### TASK INPUT
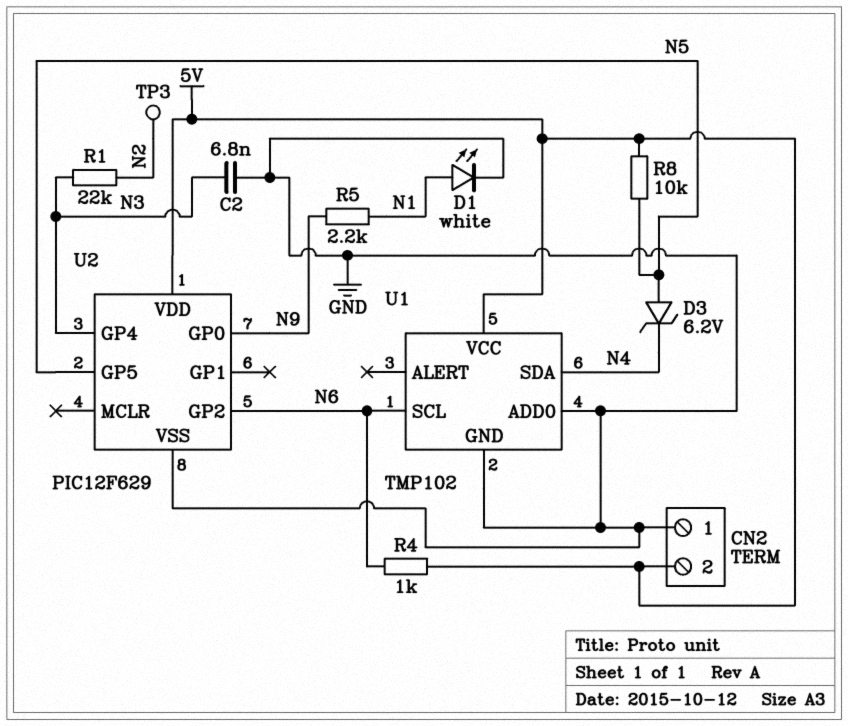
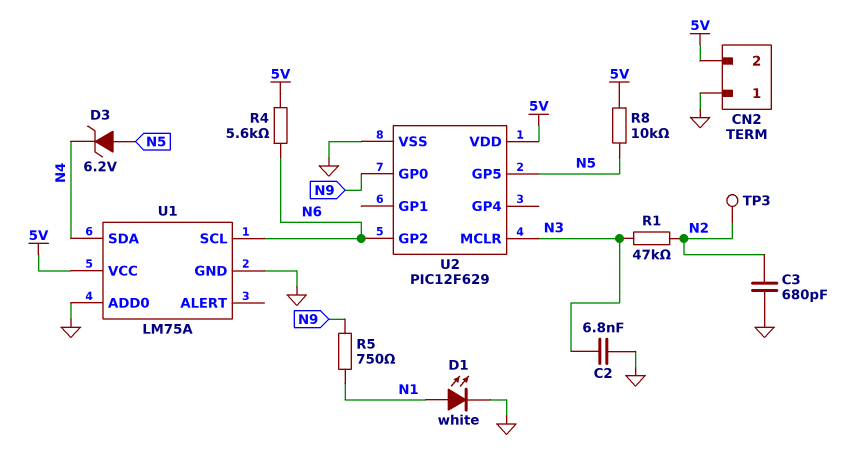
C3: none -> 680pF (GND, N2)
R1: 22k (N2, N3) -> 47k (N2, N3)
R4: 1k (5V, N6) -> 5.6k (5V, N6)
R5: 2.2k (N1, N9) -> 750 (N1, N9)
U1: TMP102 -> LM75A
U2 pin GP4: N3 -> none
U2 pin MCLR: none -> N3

### ASSIGNED TASK
Give back the full data exactly as it reads, but drop the pictures.

### ANSWER TO THE PROBLEM
C3: none -> 680pF (GND, N2)
R1: 22k (N2, N3) -> 47k (N2, N3)
R4: 1k (5V, N6) -> 5.6k (5V, N6)
R5: 2.2k (N1, N9) -> 750 (N1, N9)
U1: TMP102 -> LM75A
U2 pin GP4: N3 -> none
U2 pin MCLR: none -> N3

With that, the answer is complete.